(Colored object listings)
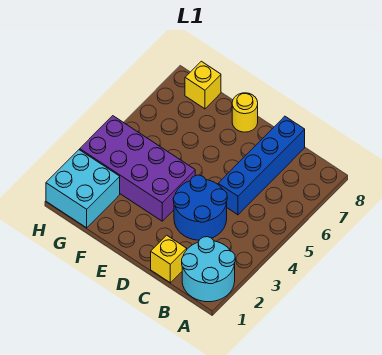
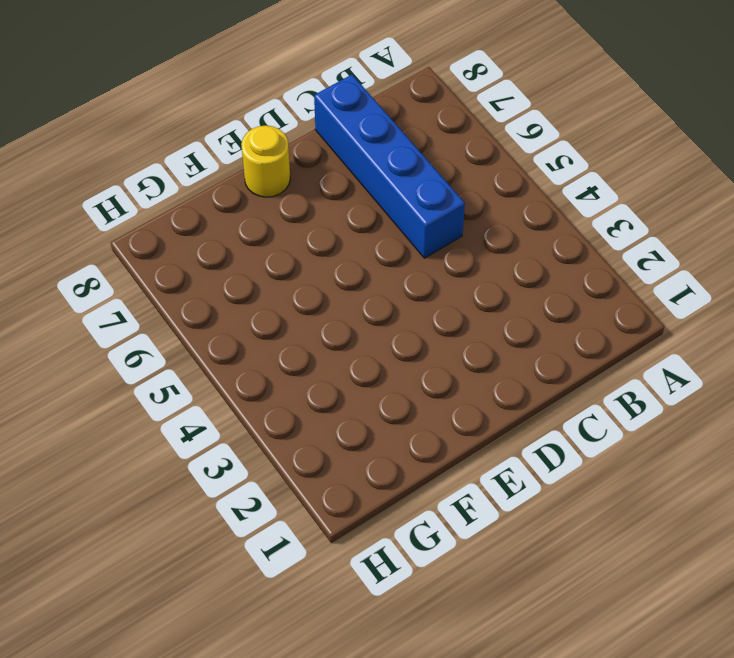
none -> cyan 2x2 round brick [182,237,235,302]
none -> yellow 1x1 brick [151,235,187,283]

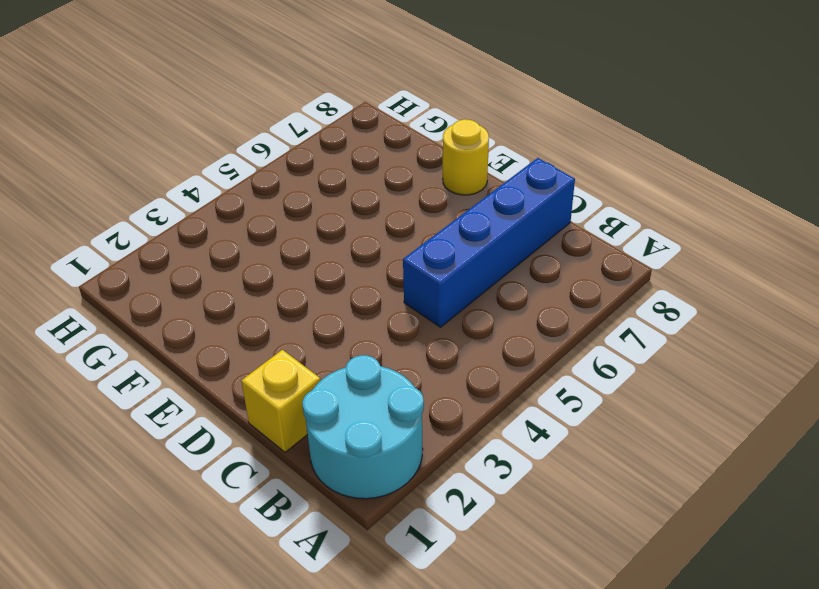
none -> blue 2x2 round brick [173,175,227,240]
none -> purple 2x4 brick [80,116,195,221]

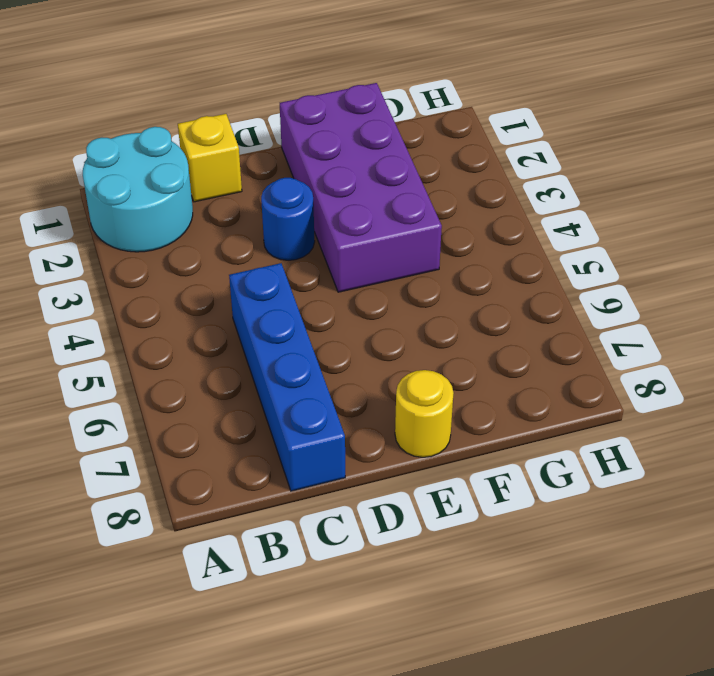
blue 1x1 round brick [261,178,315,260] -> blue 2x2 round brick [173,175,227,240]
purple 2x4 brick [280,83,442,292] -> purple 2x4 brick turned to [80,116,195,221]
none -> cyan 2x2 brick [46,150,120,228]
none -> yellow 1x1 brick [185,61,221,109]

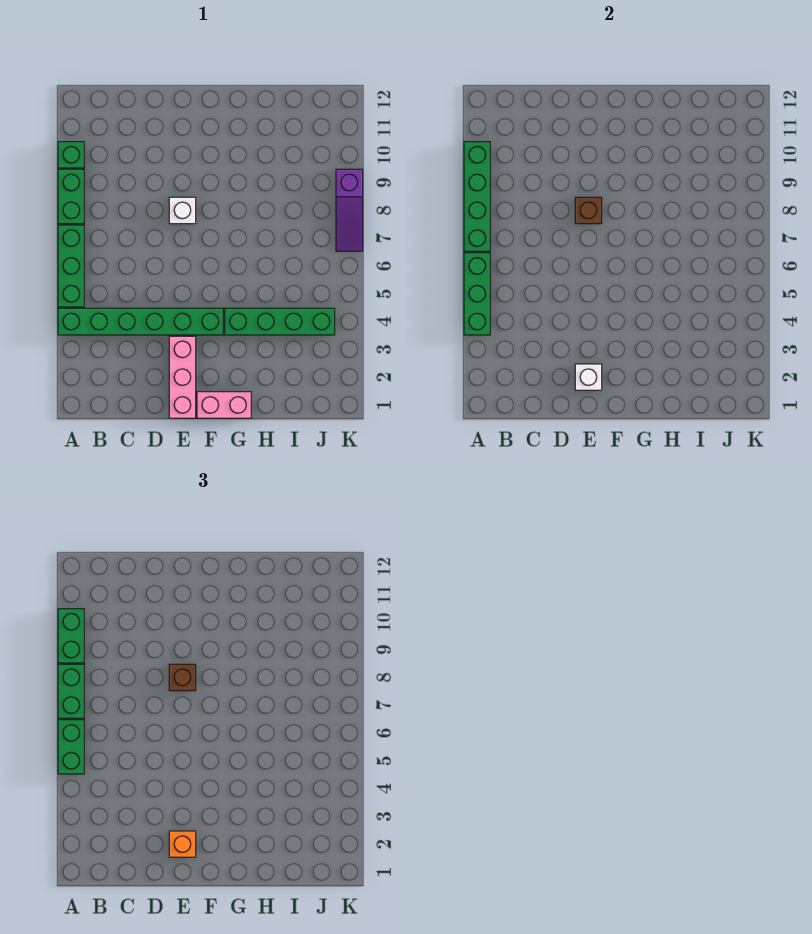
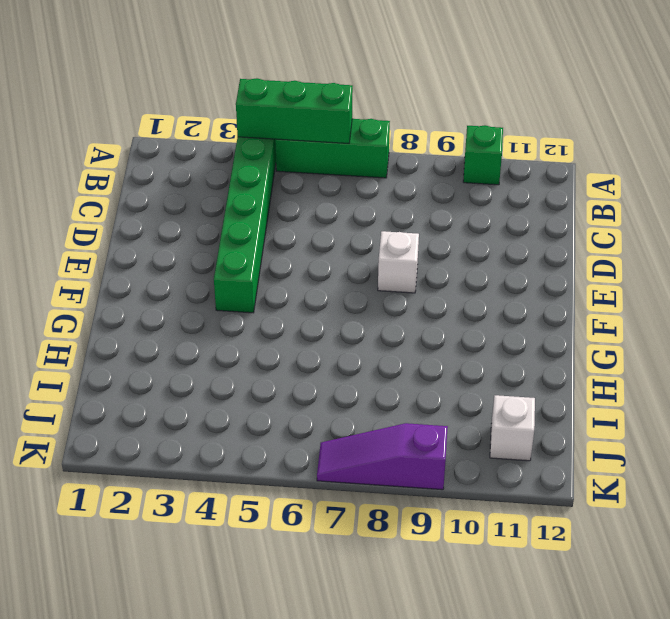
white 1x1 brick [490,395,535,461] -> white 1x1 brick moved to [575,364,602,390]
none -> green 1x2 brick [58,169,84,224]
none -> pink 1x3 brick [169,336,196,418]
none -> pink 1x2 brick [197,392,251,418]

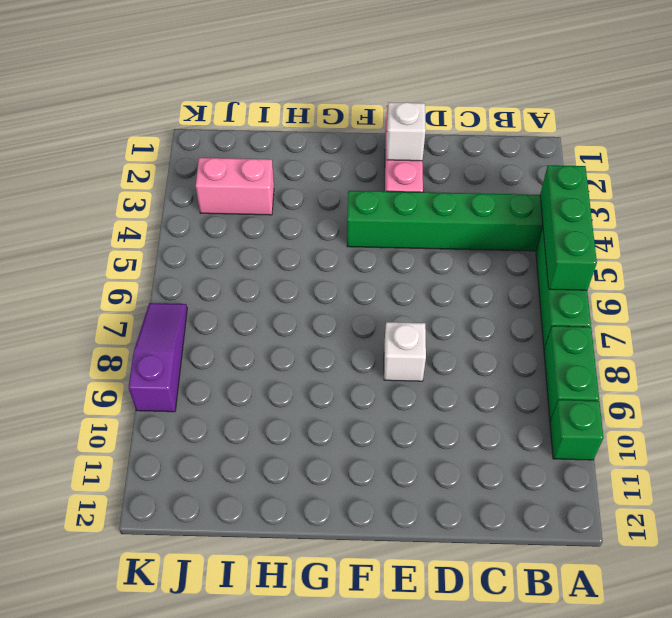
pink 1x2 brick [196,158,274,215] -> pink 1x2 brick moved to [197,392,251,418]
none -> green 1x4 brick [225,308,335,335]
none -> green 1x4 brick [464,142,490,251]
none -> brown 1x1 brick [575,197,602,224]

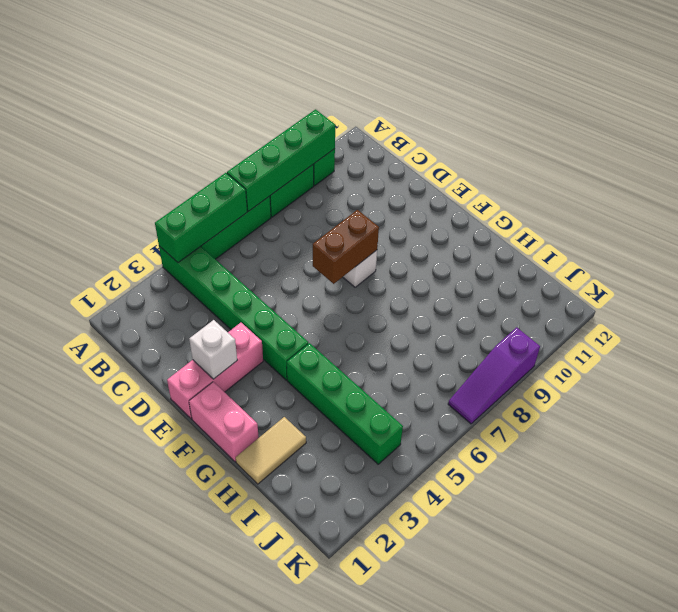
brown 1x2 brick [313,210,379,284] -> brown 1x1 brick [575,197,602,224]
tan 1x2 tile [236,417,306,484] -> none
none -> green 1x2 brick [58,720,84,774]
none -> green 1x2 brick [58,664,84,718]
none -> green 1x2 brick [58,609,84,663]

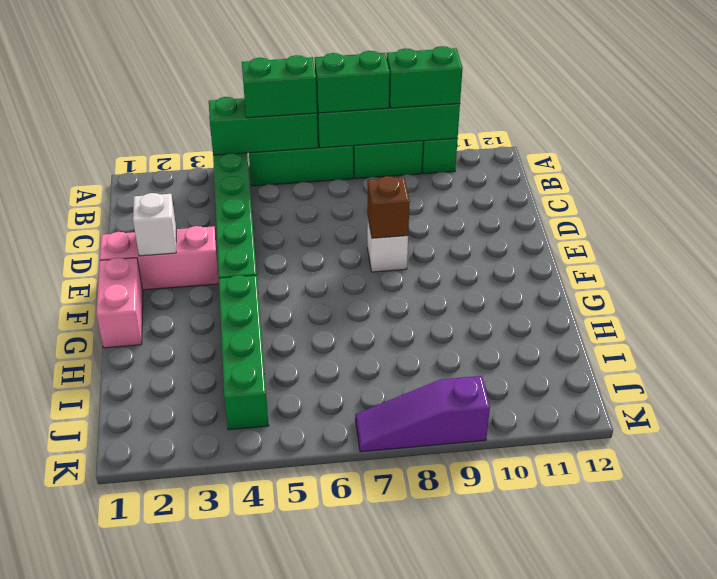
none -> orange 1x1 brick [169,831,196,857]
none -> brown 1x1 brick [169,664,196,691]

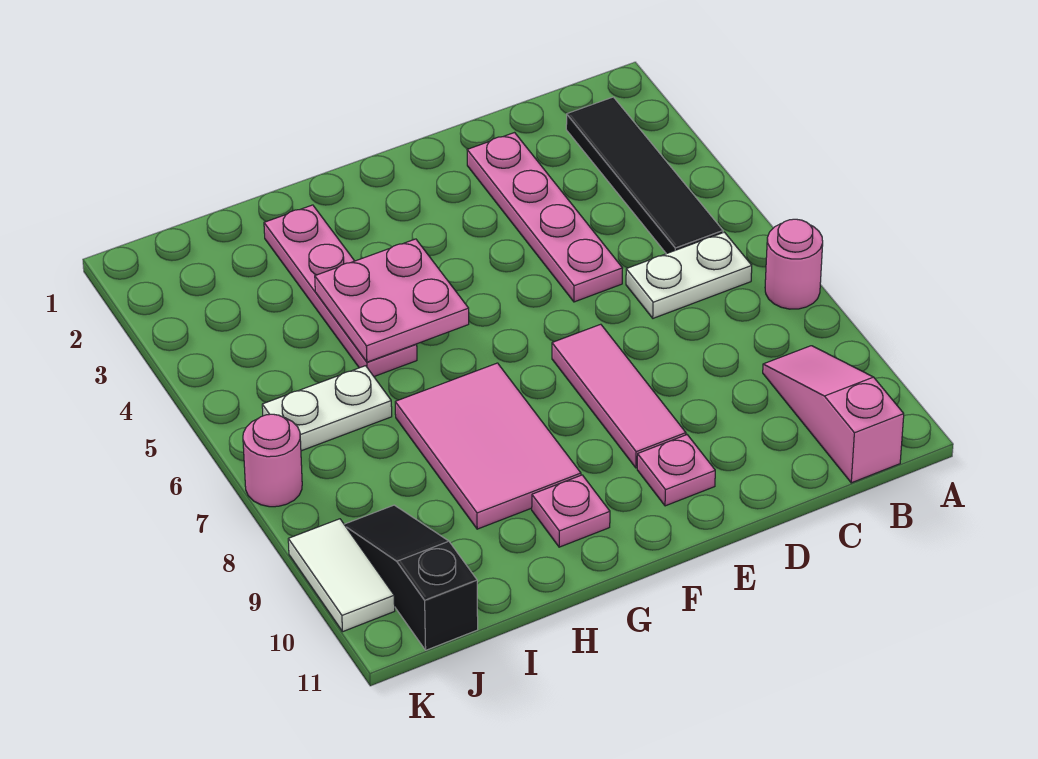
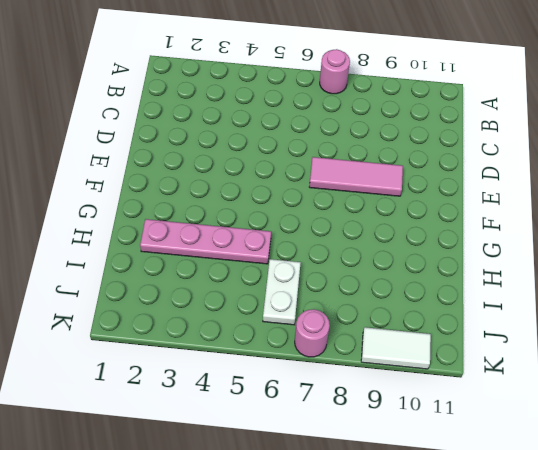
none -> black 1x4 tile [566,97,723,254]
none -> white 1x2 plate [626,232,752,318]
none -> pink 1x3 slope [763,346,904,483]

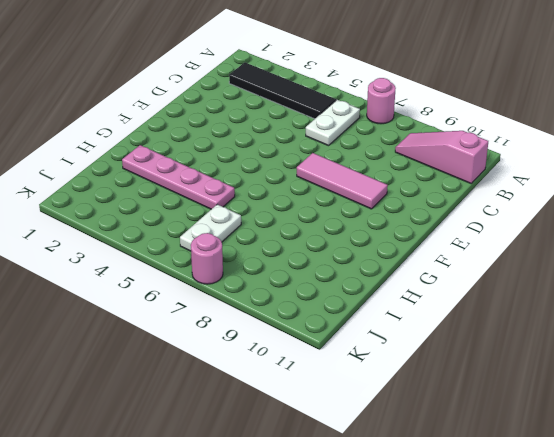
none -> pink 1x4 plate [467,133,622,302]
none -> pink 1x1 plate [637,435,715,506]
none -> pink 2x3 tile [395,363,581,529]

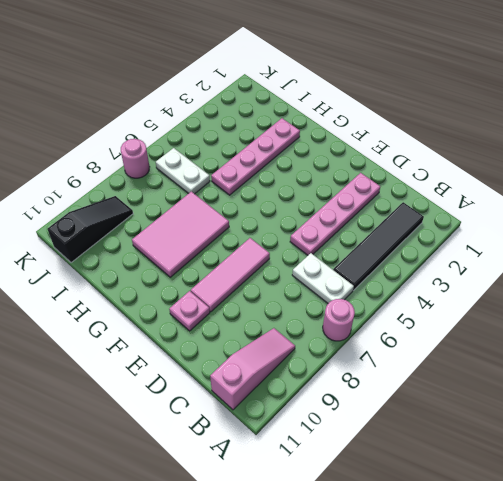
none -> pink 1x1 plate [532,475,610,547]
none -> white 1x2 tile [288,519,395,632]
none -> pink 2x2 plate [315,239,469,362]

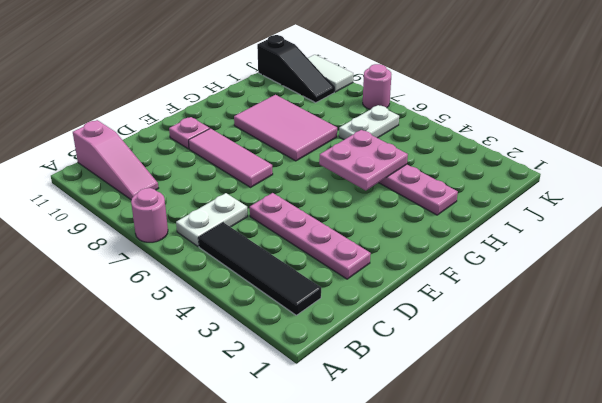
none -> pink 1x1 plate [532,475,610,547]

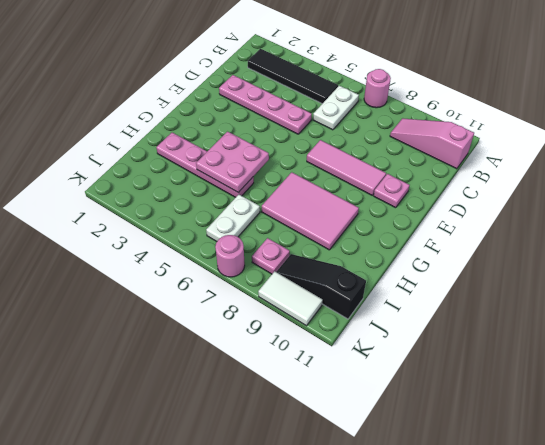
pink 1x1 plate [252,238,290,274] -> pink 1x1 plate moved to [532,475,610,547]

▸ DIRECTIONS: Without including any pictures, repeat the records above exactly.

▸ SOLUTION TO THIS PROBLEM:
none -> cyan 2x2 round brick [182,237,235,302]
none -> yellow 1x1 brick [151,235,187,283]

none -> blue 2x2 round brick [173,175,227,240]
none -> purple 2x4 brick [80,116,195,221]

blue 1x1 round brick [261,178,315,260] -> blue 2x2 round brick [173,175,227,240]
purple 2x4 brick [280,83,442,292] -> purple 2x4 brick turned to [80,116,195,221]
none -> cyan 2x2 brick [46,150,120,228]
none -> yellow 1x1 brick [185,61,221,109]

white 1x1 brick [490,395,535,461] -> white 1x1 brick moved to [575,364,602,390]
none -> green 1x2 brick [58,169,84,224]
none -> pink 1x3 brick [169,336,196,418]
none -> pink 1x2 brick [197,392,251,418]

pink 1x2 brick [196,158,274,215] -> pink 1x2 brick moved to [197,392,251,418]
none -> green 1x4 brick [225,308,335,335]
none -> green 1x4 brick [464,142,490,251]
none -> brown 1x1 brick [575,197,602,224]

brown 1x2 brick [313,210,379,284] -> brown 1x1 brick [575,197,602,224]
tan 1x2 tile [236,417,306,484] -> none
none -> green 1x2 brick [58,720,84,774]
none -> green 1x2 brick [58,664,84,718]
none -> green 1x2 brick [58,609,84,663]

none -> orange 1x1 brick [169,831,196,857]
none -> brown 1x1 brick [169,664,196,691]

none -> black 1x4 tile [566,97,723,254]
none -> white 1x2 plate [626,232,752,318]
none -> pink 1x3 slope [763,346,904,483]

none -> pink 1x4 plate [467,133,622,302]
none -> pink 1x1 plate [637,435,715,506]
none -> pink 2x3 tile [395,363,581,529]

none -> pink 1x1 plate [532,475,610,547]
none -> white 1x2 tile [288,519,395,632]
none -> pink 2x2 plate [315,239,469,362]

none -> pink 1x1 plate [532,475,610,547]

pink 1x1 plate [252,238,290,274] -> pink 1x1 plate moved to [532,475,610,547]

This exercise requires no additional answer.